» YOUR INSTRUCTIONS
When you reach the records, transcribe each one exactly.
============================================================
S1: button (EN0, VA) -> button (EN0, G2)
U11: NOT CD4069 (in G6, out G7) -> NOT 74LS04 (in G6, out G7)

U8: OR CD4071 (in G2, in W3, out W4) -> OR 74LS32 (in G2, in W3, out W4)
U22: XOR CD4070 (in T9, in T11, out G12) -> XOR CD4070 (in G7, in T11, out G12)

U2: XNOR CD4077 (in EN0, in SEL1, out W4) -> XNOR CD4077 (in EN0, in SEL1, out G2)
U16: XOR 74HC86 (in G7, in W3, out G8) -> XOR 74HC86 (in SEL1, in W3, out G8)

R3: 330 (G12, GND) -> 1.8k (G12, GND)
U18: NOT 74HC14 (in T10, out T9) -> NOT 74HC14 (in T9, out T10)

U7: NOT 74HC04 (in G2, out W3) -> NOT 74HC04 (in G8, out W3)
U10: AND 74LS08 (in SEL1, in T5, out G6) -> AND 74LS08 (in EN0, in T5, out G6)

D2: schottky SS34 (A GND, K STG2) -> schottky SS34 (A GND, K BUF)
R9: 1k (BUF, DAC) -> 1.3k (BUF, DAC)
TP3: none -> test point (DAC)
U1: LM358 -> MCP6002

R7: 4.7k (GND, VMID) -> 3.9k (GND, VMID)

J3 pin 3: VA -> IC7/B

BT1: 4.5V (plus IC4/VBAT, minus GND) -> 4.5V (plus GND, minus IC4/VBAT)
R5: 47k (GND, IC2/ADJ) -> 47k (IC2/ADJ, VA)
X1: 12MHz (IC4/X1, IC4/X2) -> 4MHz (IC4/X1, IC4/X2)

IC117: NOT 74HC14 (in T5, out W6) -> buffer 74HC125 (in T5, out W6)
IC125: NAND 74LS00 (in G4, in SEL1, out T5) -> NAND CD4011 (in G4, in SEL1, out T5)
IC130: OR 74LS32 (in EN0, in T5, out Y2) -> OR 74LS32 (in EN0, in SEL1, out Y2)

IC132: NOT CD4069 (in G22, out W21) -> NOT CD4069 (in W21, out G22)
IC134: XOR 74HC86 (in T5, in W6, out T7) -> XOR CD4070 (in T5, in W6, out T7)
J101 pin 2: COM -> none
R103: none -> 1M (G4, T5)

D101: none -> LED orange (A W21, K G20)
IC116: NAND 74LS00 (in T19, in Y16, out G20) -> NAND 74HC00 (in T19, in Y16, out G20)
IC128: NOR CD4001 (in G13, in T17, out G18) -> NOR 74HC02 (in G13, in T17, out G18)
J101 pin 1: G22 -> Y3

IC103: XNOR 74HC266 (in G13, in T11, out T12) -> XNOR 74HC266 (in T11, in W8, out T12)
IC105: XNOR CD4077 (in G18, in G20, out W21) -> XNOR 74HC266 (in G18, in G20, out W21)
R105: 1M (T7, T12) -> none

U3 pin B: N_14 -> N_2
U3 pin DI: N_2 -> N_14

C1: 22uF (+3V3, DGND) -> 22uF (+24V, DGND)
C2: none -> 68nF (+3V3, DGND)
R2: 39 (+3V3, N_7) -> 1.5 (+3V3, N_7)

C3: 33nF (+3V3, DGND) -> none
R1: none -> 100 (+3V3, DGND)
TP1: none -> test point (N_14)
============================================================
» RESPONSE BELOW
S1: button (EN0, VA) -> button (EN0, G2)
U11: NOT CD4069 (in G6, out G7) -> NOT 74LS04 (in G6, out G7)

U8: OR CD4071 (in G2, in W3, out W4) -> OR 74LS32 (in G2, in W3, out W4)
U22: XOR CD4070 (in T9, in T11, out G12) -> XOR CD4070 (in G7, in T11, out G12)

U2: XNOR CD4077 (in EN0, in SEL1, out W4) -> XNOR CD4077 (in EN0, in SEL1, out G2)
U16: XOR 74HC86 (in G7, in W3, out G8) -> XOR 74HC86 (in SEL1, in W3, out G8)

R3: 330 (G12, GND) -> 1.8k (G12, GND)
U18: NOT 74HC14 (in T10, out T9) -> NOT 74HC14 (in T9, out T10)

U7: NOT 74HC04 (in G2, out W3) -> NOT 74HC04 (in G8, out W3)
U10: AND 74LS08 (in SEL1, in T5, out G6) -> AND 74LS08 (in EN0, in T5, out G6)

D2: schottky SS34 (A GND, K STG2) -> schottky SS34 (A GND, K BUF)
R9: 1k (BUF, DAC) -> 1.3k (BUF, DAC)
TP3: none -> test point (DAC)
U1: LM358 -> MCP6002

R7: 4.7k (GND, VMID) -> 3.9k (GND, VMID)

J3 pin 3: VA -> IC7/B

BT1: 4.5V (plus IC4/VBAT, minus GND) -> 4.5V (plus GND, minus IC4/VBAT)
R5: 47k (GND, IC2/ADJ) -> 47k (IC2/ADJ, VA)
X1: 12MHz (IC4/X1, IC4/X2) -> 4MHz (IC4/X1, IC4/X2)

IC117: NOT 74HC14 (in T5, out W6) -> buffer 74HC125 (in T5, out W6)
IC125: NAND 74LS00 (in G4, in SEL1, out T5) -> NAND CD4011 (in G4, in SEL1, out T5)
IC130: OR 74LS32 (in EN0, in T5, out Y2) -> OR 74LS32 (in EN0, in SEL1, out Y2)

IC132: NOT CD4069 (in G22, out W21) -> NOT CD4069 (in W21, out G22)
IC134: XOR 74HC86 (in T5, in W6, out T7) -> XOR CD4070 (in T5, in W6, out T7)
J101 pin 2: COM -> none
R103: none -> 1M (G4, T5)

D101: none -> LED orange (A W21, K G20)
IC116: NAND 74LS00 (in T19, in Y16, out G20) -> NAND 74HC00 (in T19, in Y16, out G20)
IC128: NOR CD4001 (in G13, in T17, out G18) -> NOR 74HC02 (in G13, in T17, out G18)
J101 pin 1: G22 -> Y3

IC103: XNOR 74HC266 (in G13, in T11, out T12) -> XNOR 74HC266 (in T11, in W8, out T12)
IC105: XNOR CD4077 (in G18, in G20, out W21) -> XNOR 74HC266 (in G18, in G20, out W21)
R105: 1M (T7, T12) -> none

U3 pin B: N_14 -> N_2
U3 pin DI: N_2 -> N_14

C1: 22uF (+3V3, DGND) -> 22uF (+24V, DGND)
C2: none -> 68nF (+3V3, DGND)
R2: 39 (+3V3, N_7) -> 1.5 (+3V3, N_7)

C3: 33nF (+3V3, DGND) -> none
R1: none -> 100 (+3V3, DGND)
TP1: none -> test point (N_14)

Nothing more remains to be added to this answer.